[Saved entries]

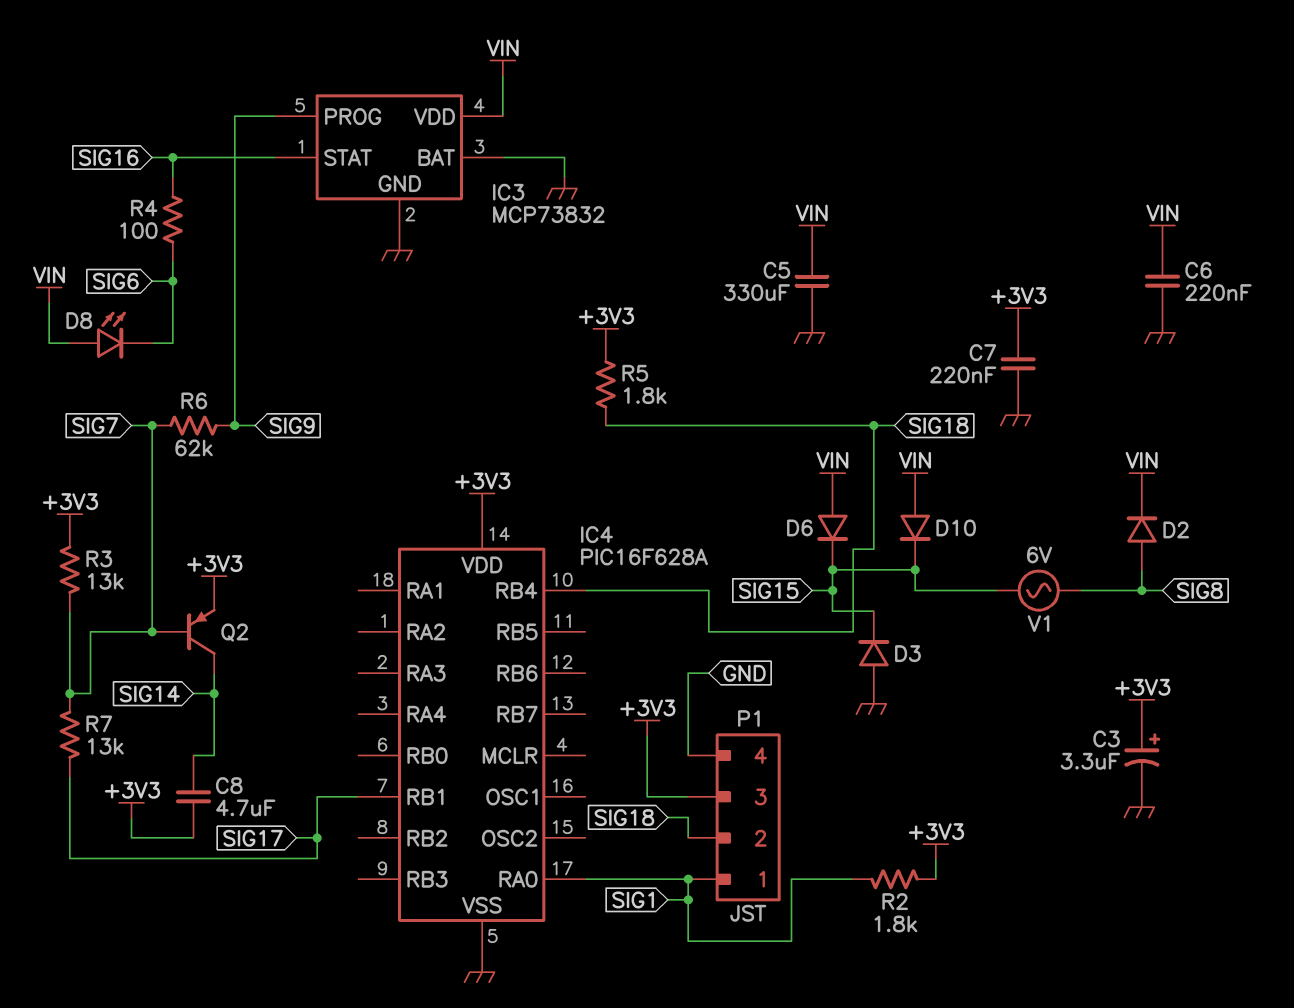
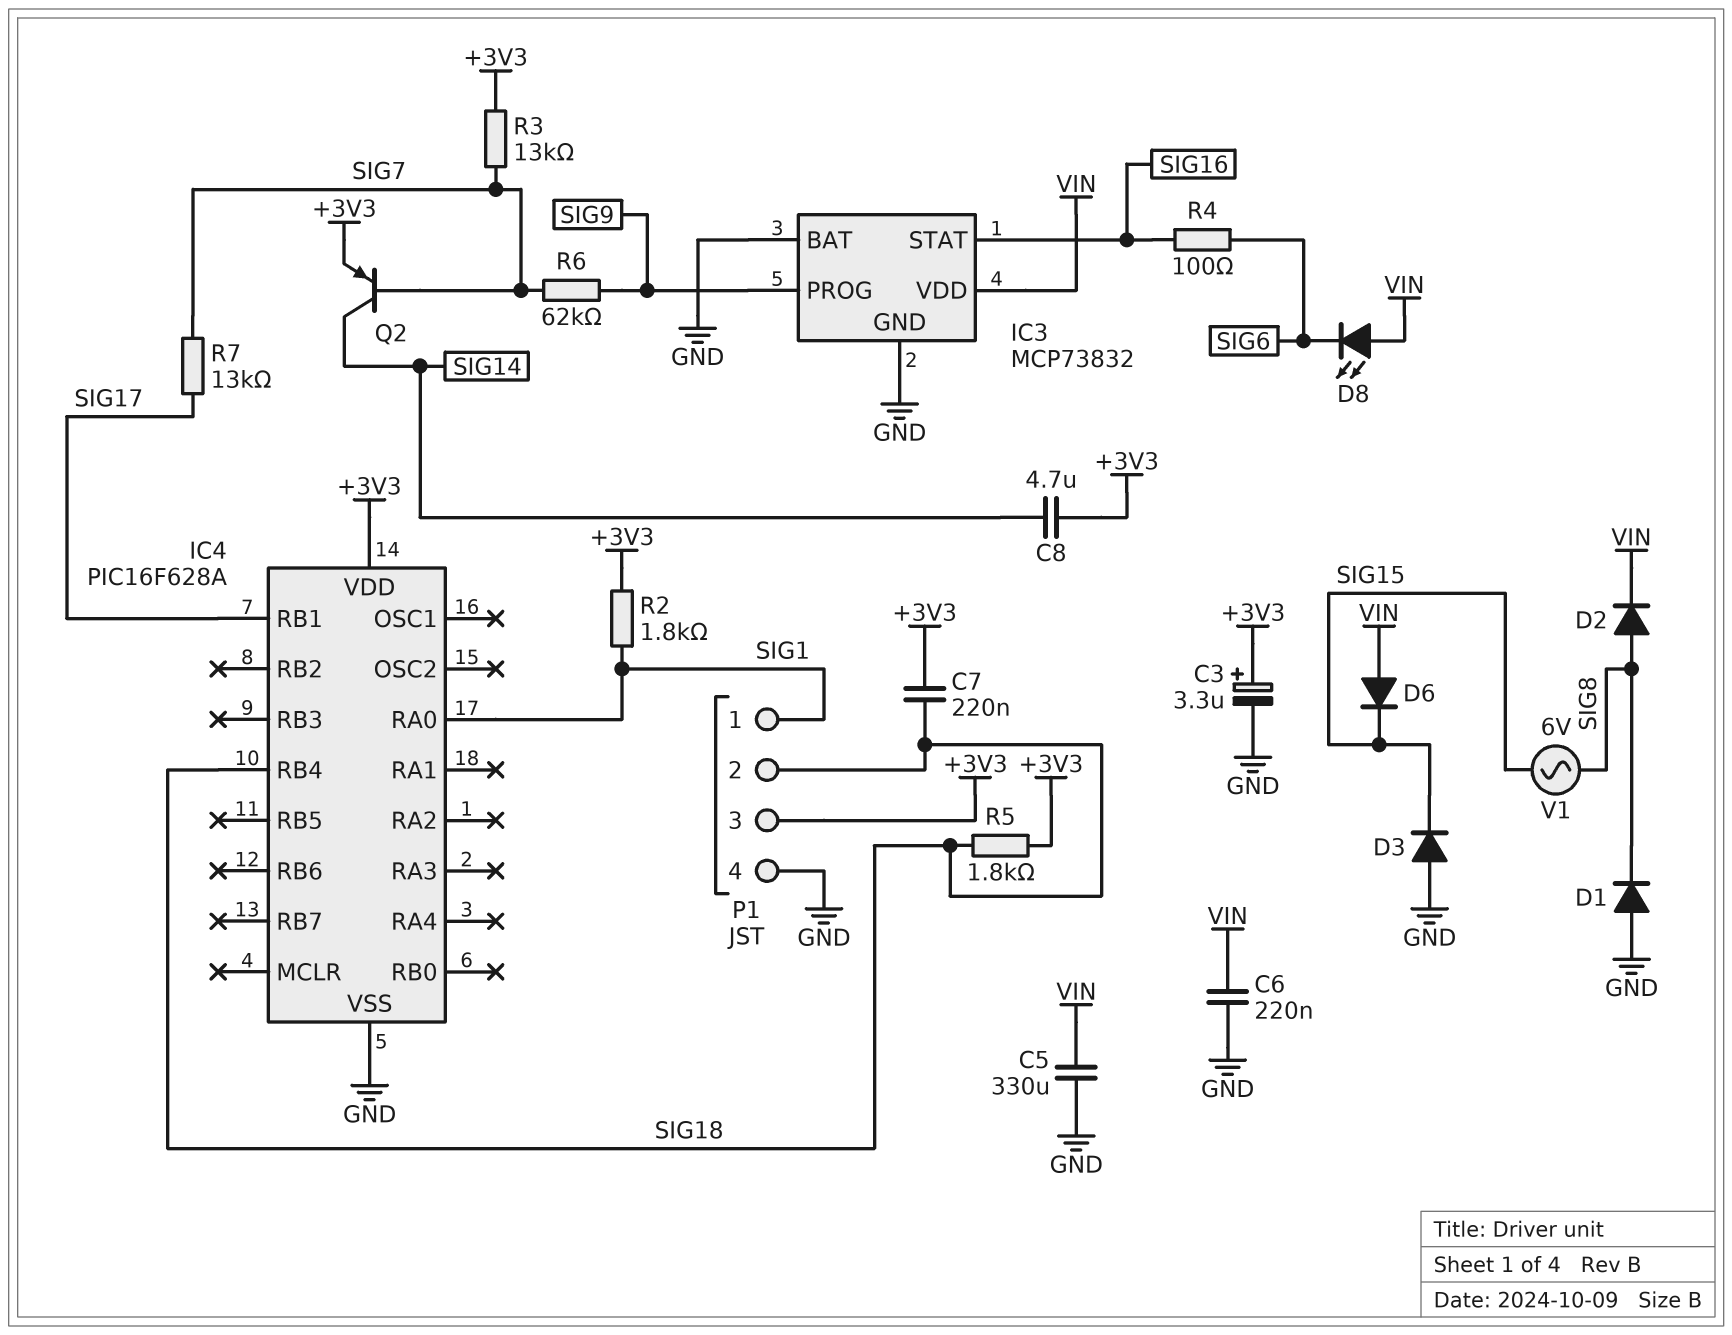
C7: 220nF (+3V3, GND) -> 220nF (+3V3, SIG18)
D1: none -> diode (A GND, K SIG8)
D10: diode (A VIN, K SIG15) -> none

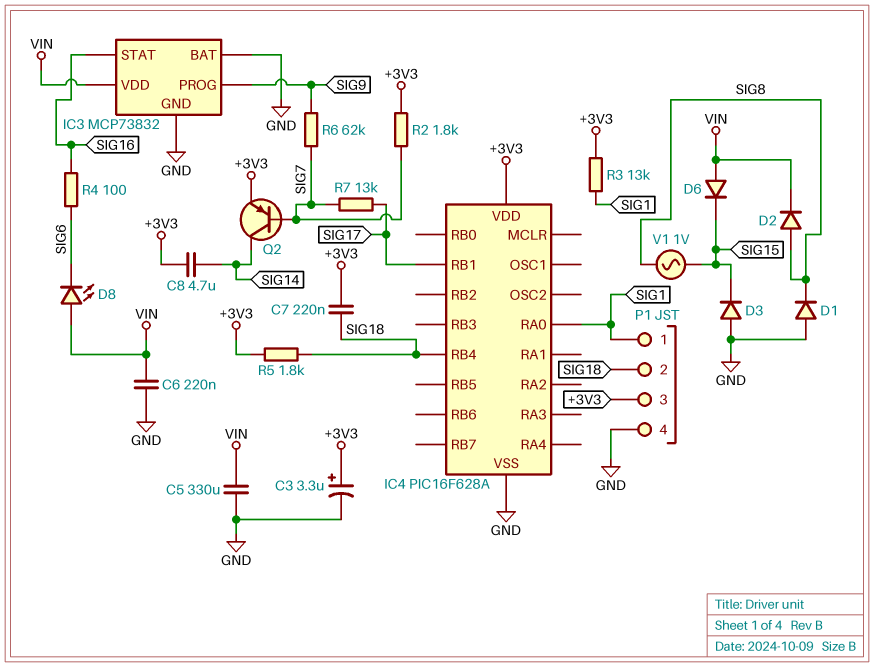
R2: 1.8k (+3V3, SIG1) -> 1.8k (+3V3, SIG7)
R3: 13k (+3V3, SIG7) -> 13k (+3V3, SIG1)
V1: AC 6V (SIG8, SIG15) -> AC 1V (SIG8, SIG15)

- **Task goal**
Since only the text is wanted, repeat all the records above exactly and omit the pictures.

- **Task solution**
C7: 220nF (+3V3, GND) -> 220nF (+3V3, SIG18)
D1: none -> diode (A GND, K SIG8)
D10: diode (A VIN, K SIG15) -> none

R2: 1.8k (+3V3, SIG1) -> 1.8k (+3V3, SIG7)
R3: 13k (+3V3, SIG7) -> 13k (+3V3, SIG1)
V1: AC 6V (SIG8, SIG15) -> AC 1V (SIG8, SIG15)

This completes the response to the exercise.